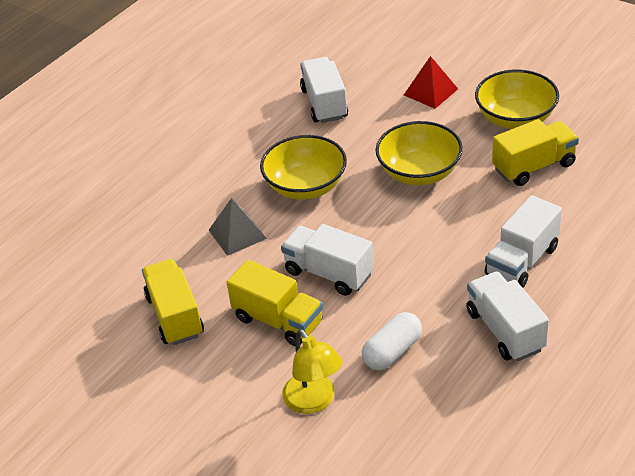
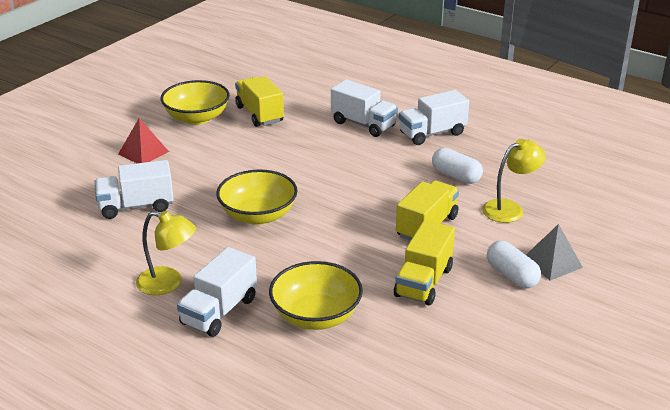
camera: 95 degrees left, 10 degrees down
yellow truck [142,259,204,345] -> yellow truck turned 45 degrees counterclockwise [394,220,455,305]
grey pyramid [209,198,267,256] -> grey pyramid moved to [526,224,583,281]
white truck [281,224,374,296] -> white truck moved to [177,247,257,337]
yellow bowl [376,121,463,185] -> yellow bowl moved to [269,261,363,330]
none -> yellow lamp [136,211,196,295]
none -> white capsule [487,241,541,289]

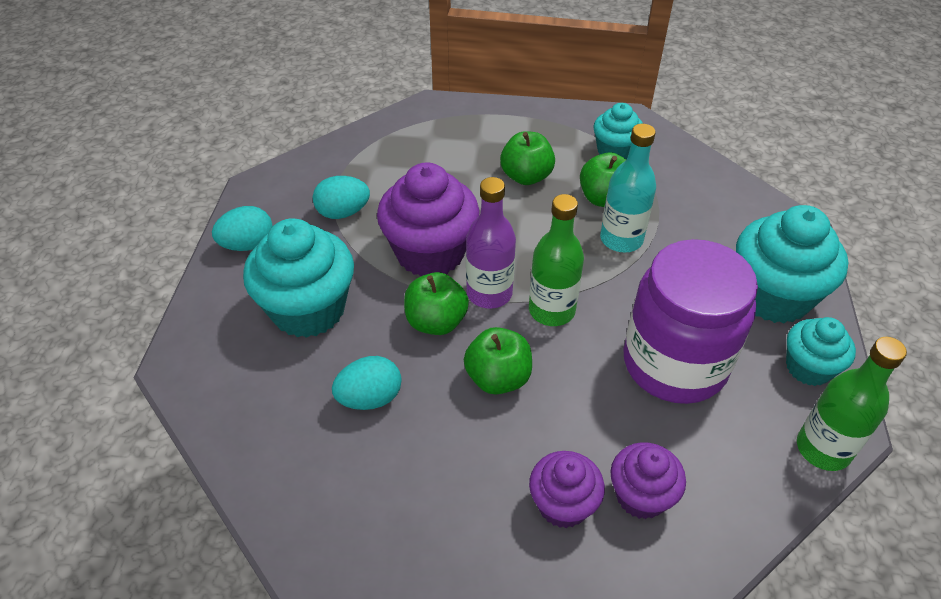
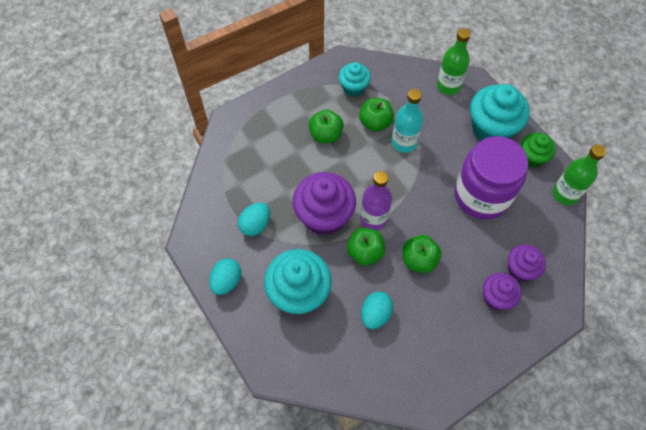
camera: 40 degrees left, 15 degrees up
green bottle [529,194,584,326] -> green bottle moved to [437,28,471,95]
turquoise cupcake [786,317,856,386] -> green cupcake [521,133,556,168]

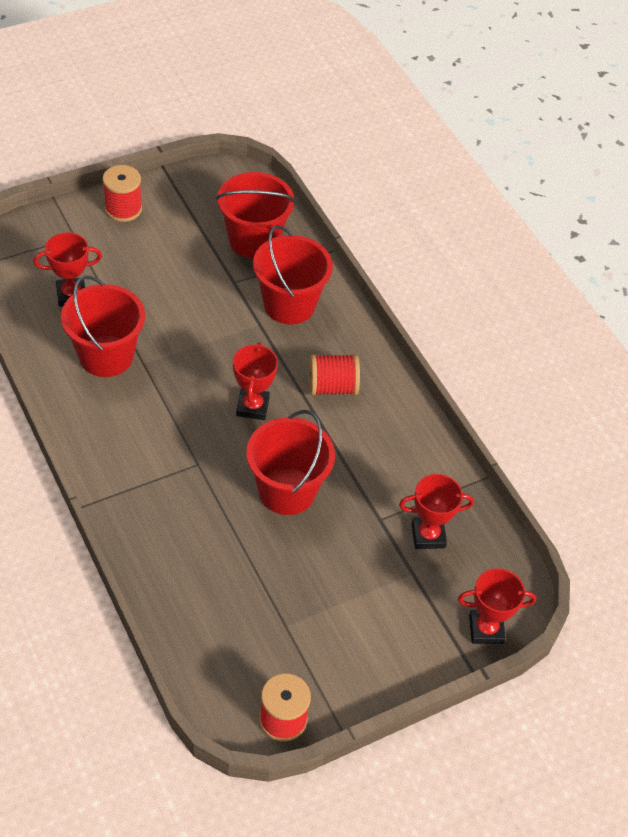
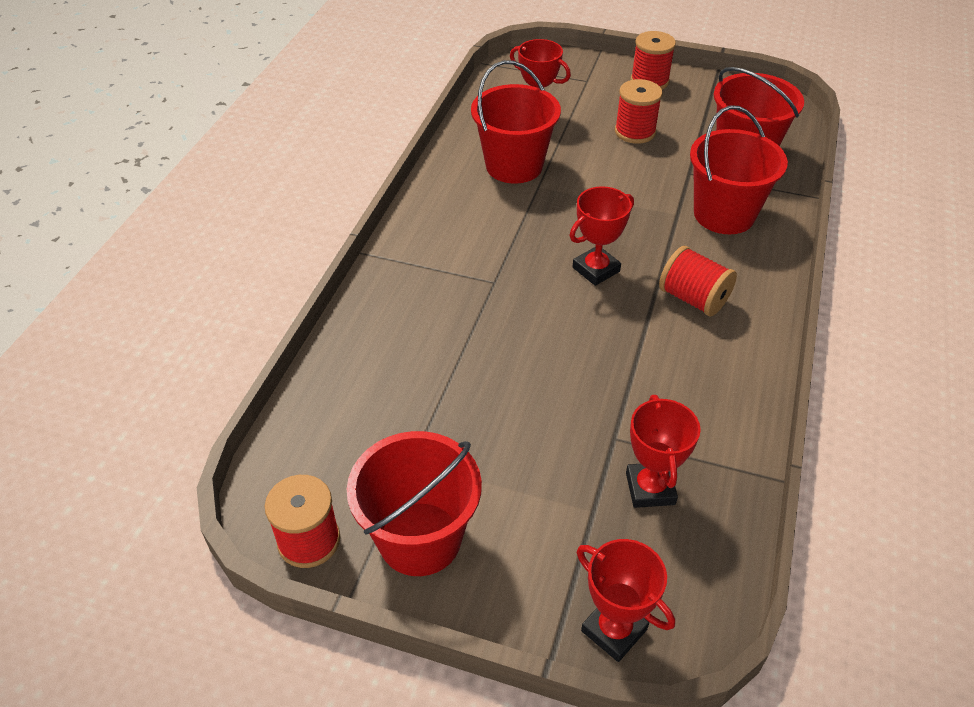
camera: 50 degrees right, 5 degrees down
red bucket [246,410,335,515] -> red bucket moved to [347,431,482,576]
red trophy [399,474,474,549] -> red trophy turned 45 degrees clockwise [626,395,701,508]
none -> red spool [615,79,663,144]

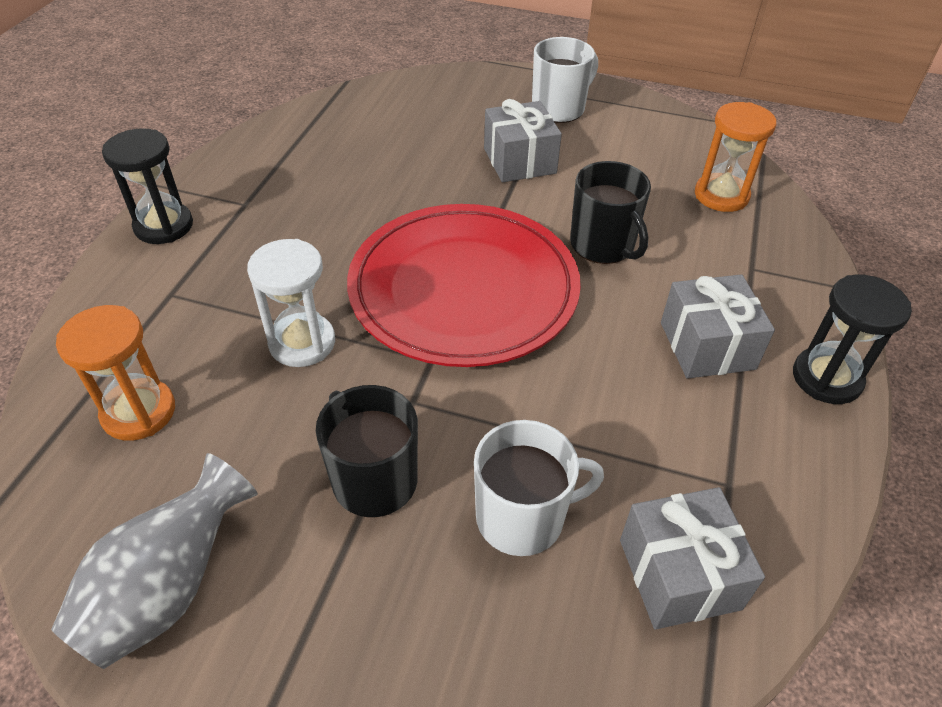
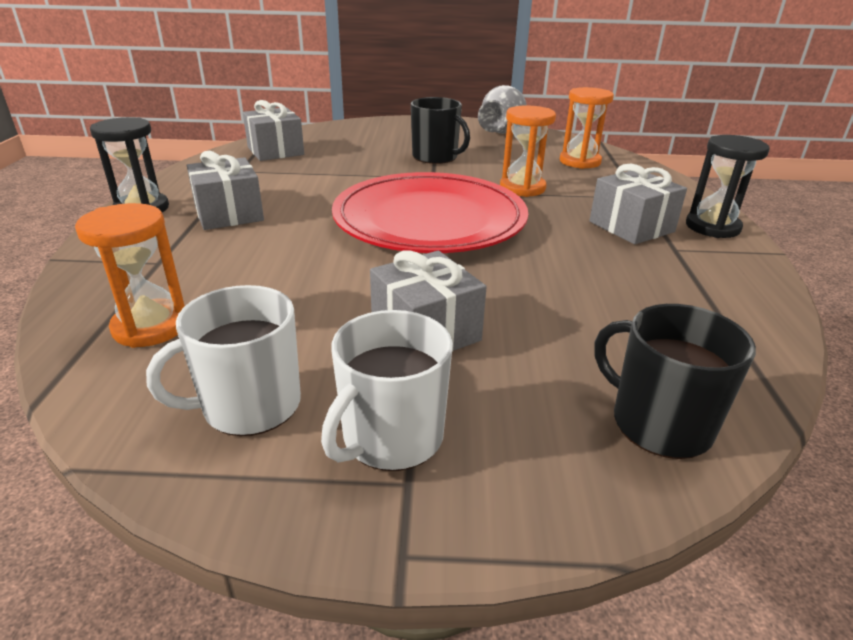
camera: 165 degrees right, 15 degrees down
white hourglass [247,239,335,367] -> orange hourglass [500,105,556,197]
white mug [474,420,604,556] -> white mug moved to [146,285,301,436]
black mug [570,161,651,264] -> black mug moved to [594,304,756,459]
none -> grey gift [589,164,687,244]

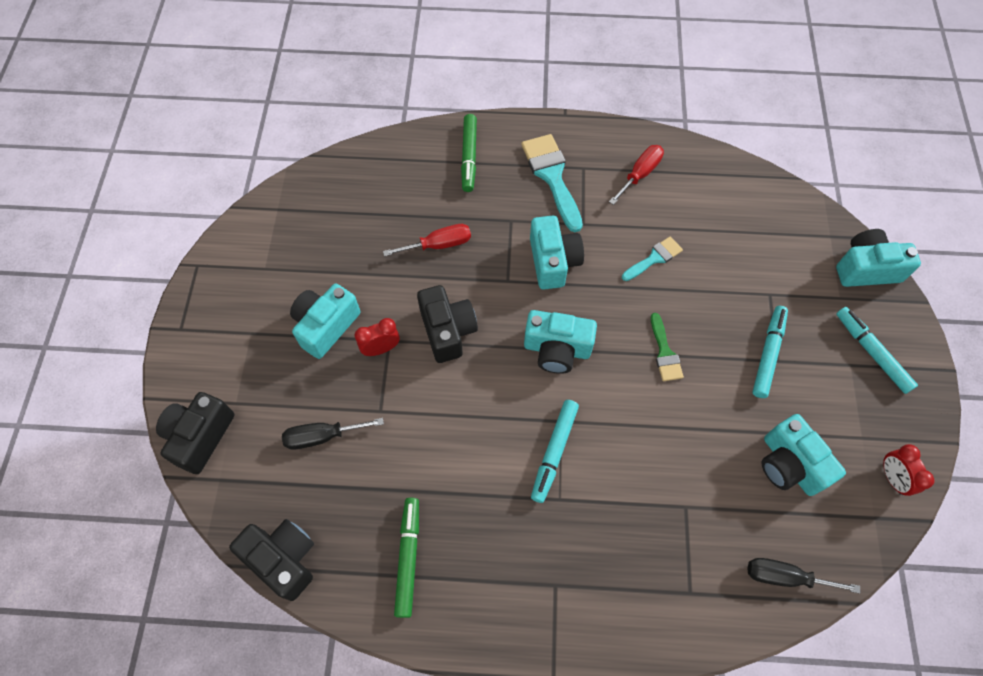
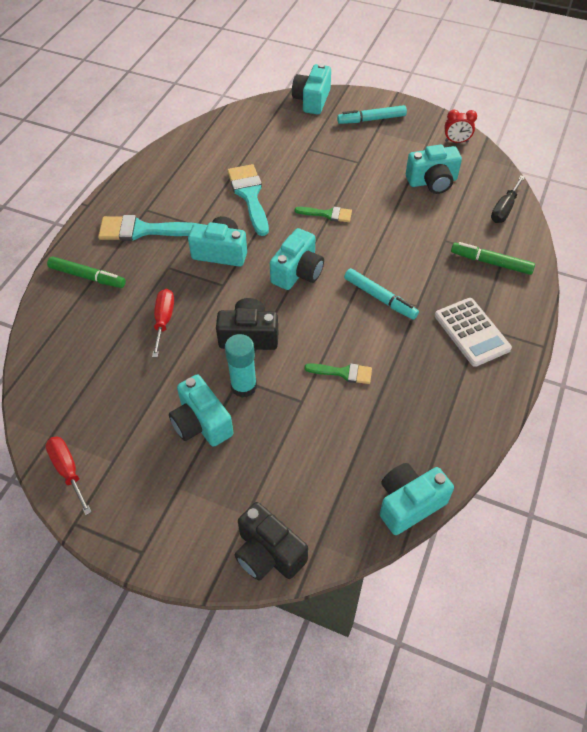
camera: 70 degrees left, 10 degrees down
black camera [229,519,314,601] -> turquoise camera [380,463,454,535]
black screwdriver [282,418,384,450] -> none
red clock [355,318,400,356] -> turquoise glue stick [225,334,257,398]
green marker [394,498,419,618] -> green marker moved to [451,242,535,275]
red screwdriver [609,145,664,205] -> red screwdriver moved to [45,436,92,515]
turquoise brush [622,236,683,281] -> turquoise brush [227,164,269,236], size x1.75
turquoise marker [752,306,788,398] -> none
none -> green brush [304,363,372,384]
none -> white calculator [435,298,512,367]

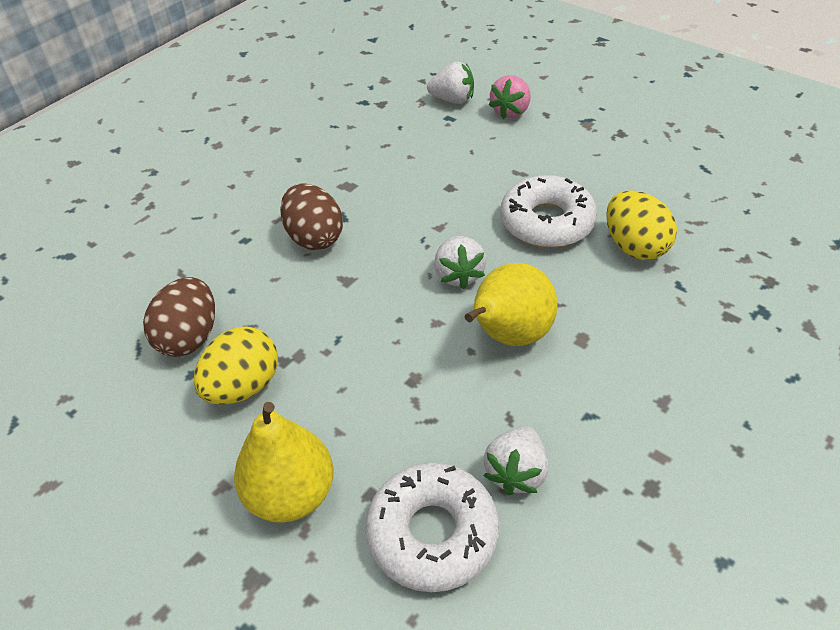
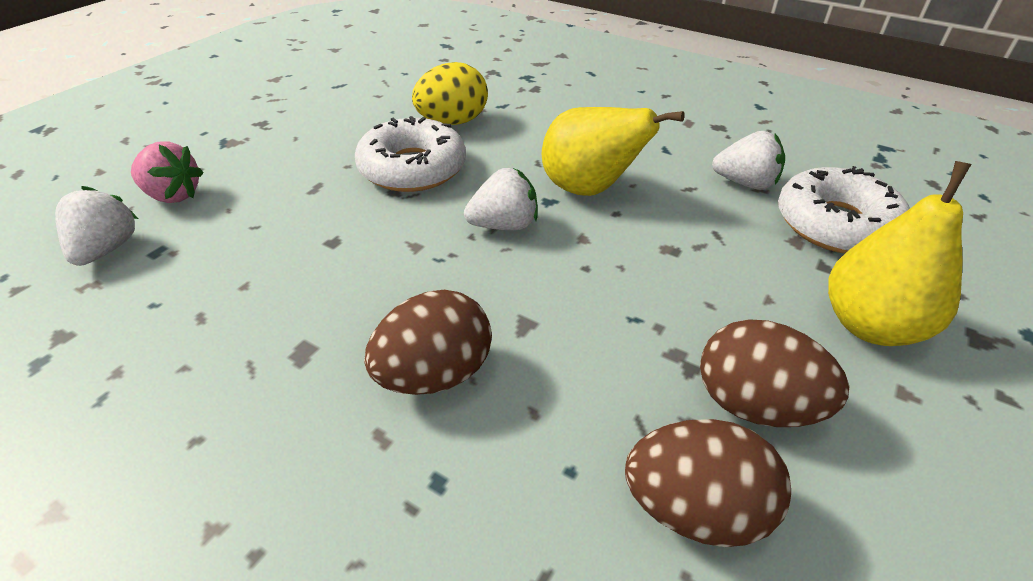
camera: 100 degrees left, 5 degrees down
yellow egg [194,326,278,405] -> brown egg [700,319,849,427]

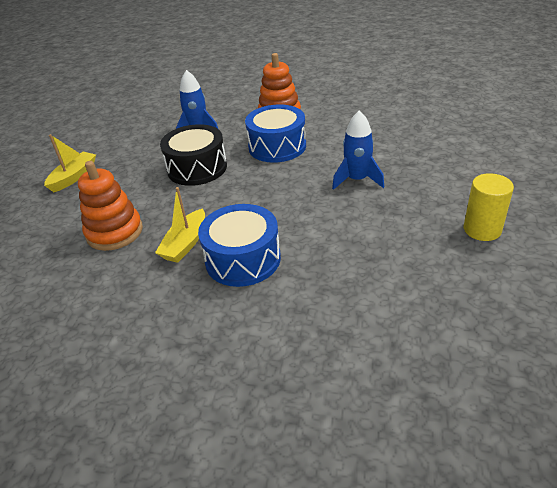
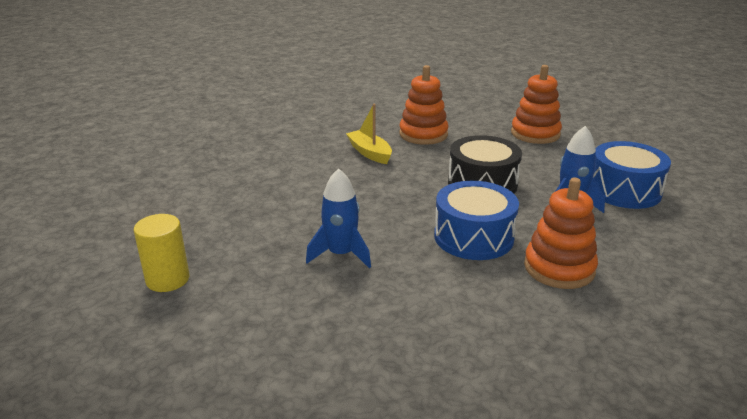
camera: 120 degrees right, 10 degrees down
yellow boat [44,134,96,192] -> orange stacking toy [511,65,562,144]
blue drum [198,204,281,287] -> blue drum moved to [593,141,671,209]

* **EXERCISE DETAILS**: Pictures in the records must not appear in the copy; transcribe everything else precisely.

* **ANSWER BOX**:
camera: 95 degrees left, 10 degrees down
yellow truck [142,259,204,345] -> yellow truck turned 45 degrees counterclockwise [394,220,455,305]
grey pyramid [209,198,267,256] -> grey pyramid moved to [526,224,583,281]
white truck [281,224,374,296] -> white truck moved to [177,247,257,337]
yellow bowl [376,121,463,185] -> yellow bowl moved to [269,261,363,330]
none -> yellow lamp [136,211,196,295]
none -> white capsule [487,241,541,289]

camera: 40 degrees left, 15 degrees up
green bottle [529,194,584,326] -> green bottle moved to [437,28,471,95]
turquoise cupcake [786,317,856,386] -> green cupcake [521,133,556,168]

camera: 50 degrees right, 5 degrees down
red bucket [246,410,335,515] -> red bucket moved to [347,431,482,576]
red trophy [399,474,474,549] -> red trophy turned 45 degrees clockwise [626,395,701,508]
none -> red spool [615,79,663,144]

camera: 165 degrees right, 15 degrees down
white hourglass [247,239,335,367] -> orange hourglass [500,105,556,197]
white mug [474,420,604,556] -> white mug moved to [146,285,301,436]
black mug [570,161,651,264] -> black mug moved to [594,304,756,459]
none -> grey gift [589,164,687,244]

camera: 70 degrees left, 10 degrees down
black camera [229,519,314,601] -> turquoise camera [380,463,454,535]
black screwdriver [282,418,384,450] -> none
red clock [355,318,400,356] -> turquoise glue stick [225,334,257,398]
green marker [394,498,419,618] -> green marker moved to [451,242,535,275]
red screwdriver [609,145,664,205] -> red screwdriver moved to [45,436,92,515]
turquoise brush [622,236,683,281] -> turquoise brush [227,164,269,236], size x1.75
turquoise marker [752,306,788,398] -> none
none -> green brush [304,363,372,384]
none -> white calculator [435,298,512,367]

camera: 100 degrees left, 5 degrees down
yellow egg [194,326,278,405] -> brown egg [700,319,849,427]

camera: 120 degrees right, 10 degrees down
yellow boat [44,134,96,192] -> orange stacking toy [511,65,562,144]
blue drum [198,204,281,287] -> blue drum moved to [593,141,671,209]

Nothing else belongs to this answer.